AIM OF THE TASK ▸
Could the lines from the line bearing "gray rectangle: moved 17 px left, 28 px down" to the end of the records below be copied exactly, with the pictures left out and no other lines added?

Stored data:

───

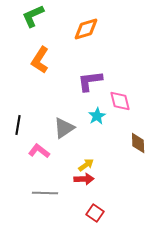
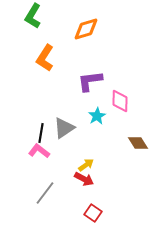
green L-shape: rotated 35 degrees counterclockwise
orange L-shape: moved 5 px right, 2 px up
pink diamond: rotated 15 degrees clockwise
black line: moved 23 px right, 8 px down
brown diamond: rotated 30 degrees counterclockwise
red arrow: rotated 30 degrees clockwise
gray line: rotated 55 degrees counterclockwise
red square: moved 2 px left
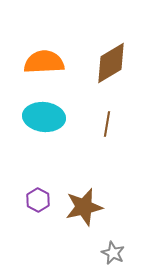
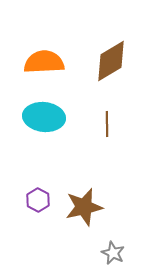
brown diamond: moved 2 px up
brown line: rotated 10 degrees counterclockwise
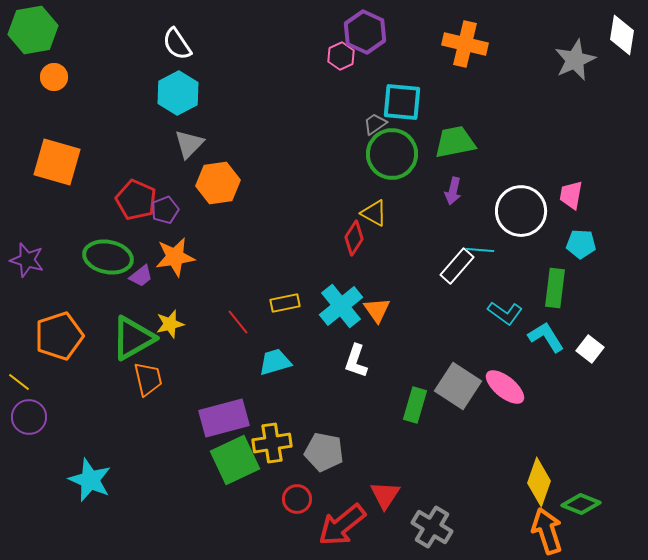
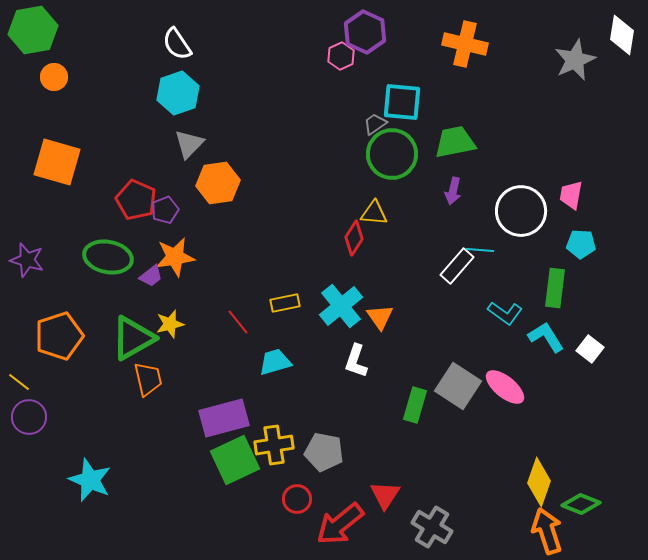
cyan hexagon at (178, 93): rotated 9 degrees clockwise
yellow triangle at (374, 213): rotated 24 degrees counterclockwise
purple trapezoid at (141, 276): moved 10 px right
orange triangle at (377, 310): moved 3 px right, 7 px down
yellow cross at (272, 443): moved 2 px right, 2 px down
red arrow at (342, 525): moved 2 px left, 1 px up
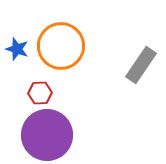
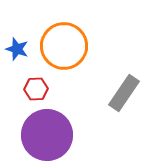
orange circle: moved 3 px right
gray rectangle: moved 17 px left, 28 px down
red hexagon: moved 4 px left, 4 px up
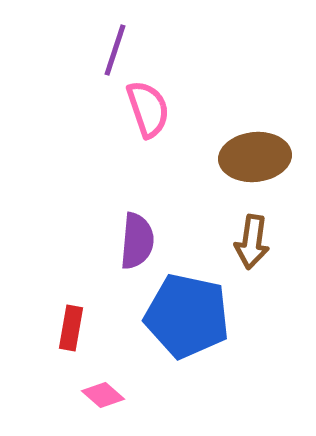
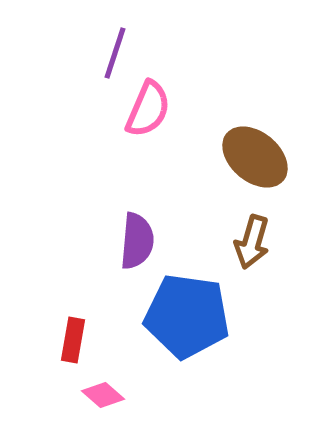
purple line: moved 3 px down
pink semicircle: rotated 42 degrees clockwise
brown ellipse: rotated 46 degrees clockwise
brown arrow: rotated 8 degrees clockwise
blue pentagon: rotated 4 degrees counterclockwise
red rectangle: moved 2 px right, 12 px down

───

EXERCISE ANSWER ▸
gray rectangle: moved 17 px left, 28 px down
red hexagon: moved 4 px left, 4 px up
purple line: moved 3 px down
pink semicircle: rotated 42 degrees clockwise
brown ellipse: rotated 46 degrees clockwise
brown arrow: rotated 8 degrees clockwise
blue pentagon: rotated 4 degrees counterclockwise
red rectangle: moved 2 px right, 12 px down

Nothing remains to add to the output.